● WORK TASK: From the line containing "C5: 6.8nF (+3V3, GND) -> 6.8nF (GND, N1)" to the last line of the records, reproduce every line exactly and print nothing else.

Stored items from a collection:
•••
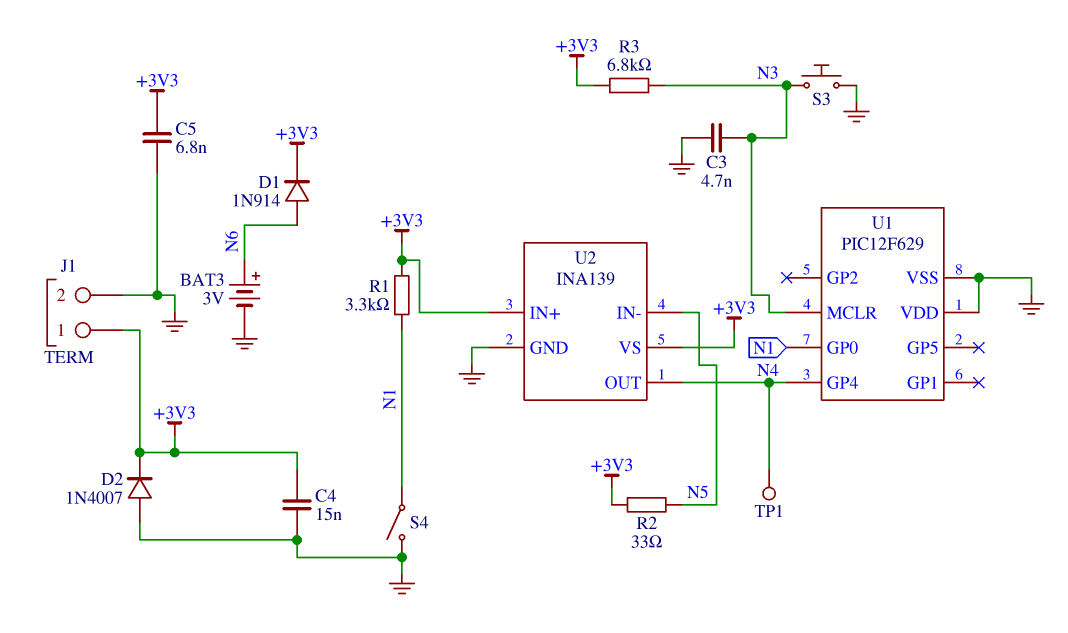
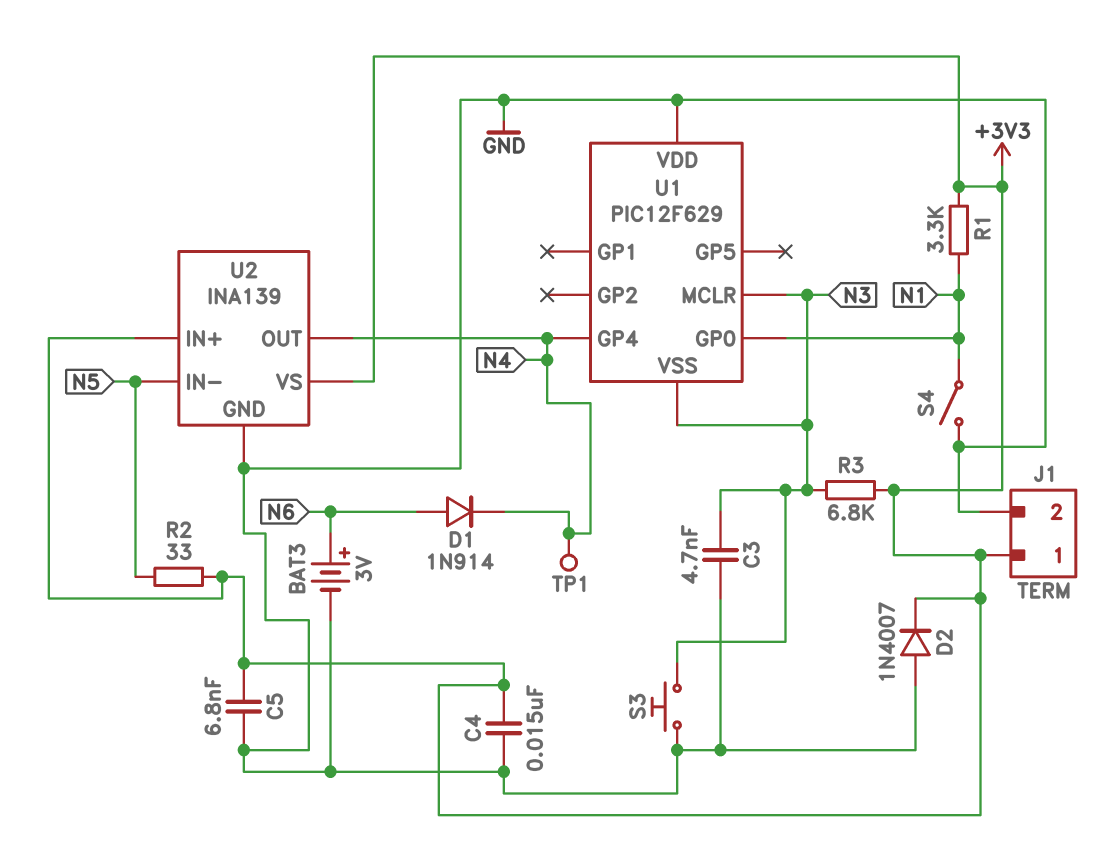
D1: diode 1N914 (A N6, K +3V3) -> diode 1N914 (A N6, K N4)
U1 pin VSS: GND -> N3

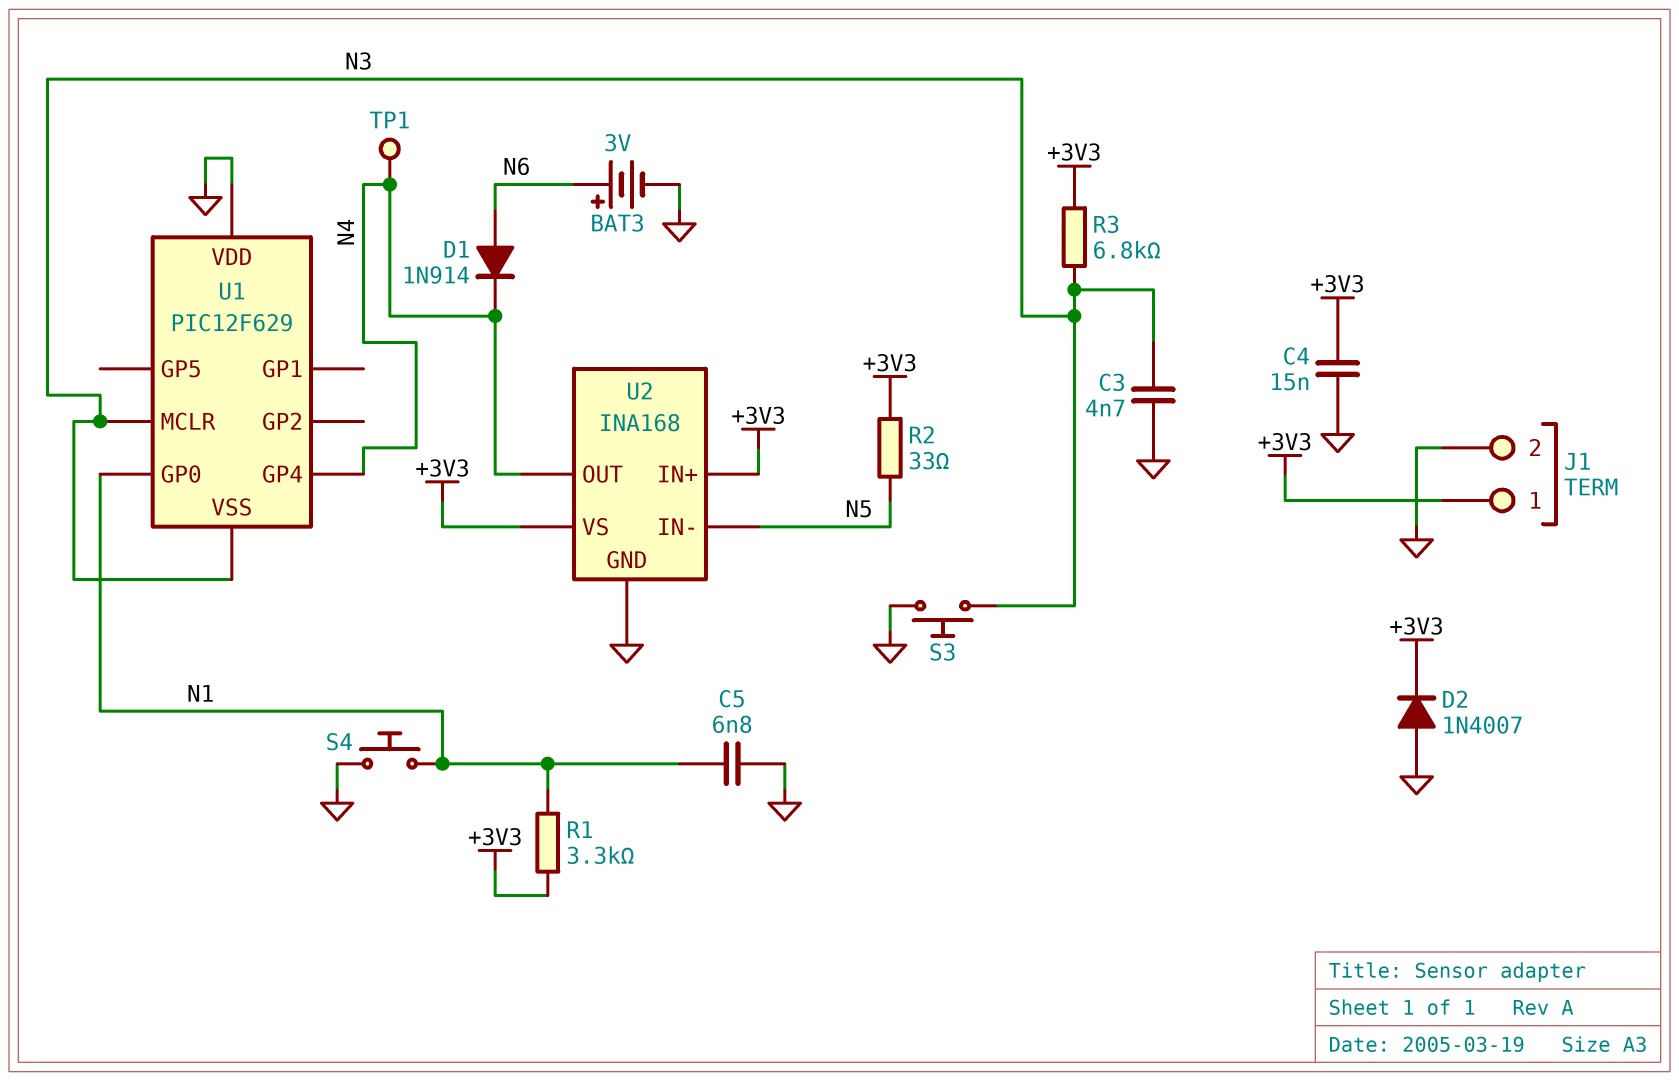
C5: 6.8nF (+3V3, GND) -> 6.8nF (GND, N1)
S4: switch (GND, N1) -> button (GND, N1)
U2: INA139 -> INA168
•••
● EXPECTED ANSWER:
C5: 6.8nF (+3V3, GND) -> 6.8nF (GND, N1)
S4: switch (GND, N1) -> button (GND, N1)
U2: INA139 -> INA168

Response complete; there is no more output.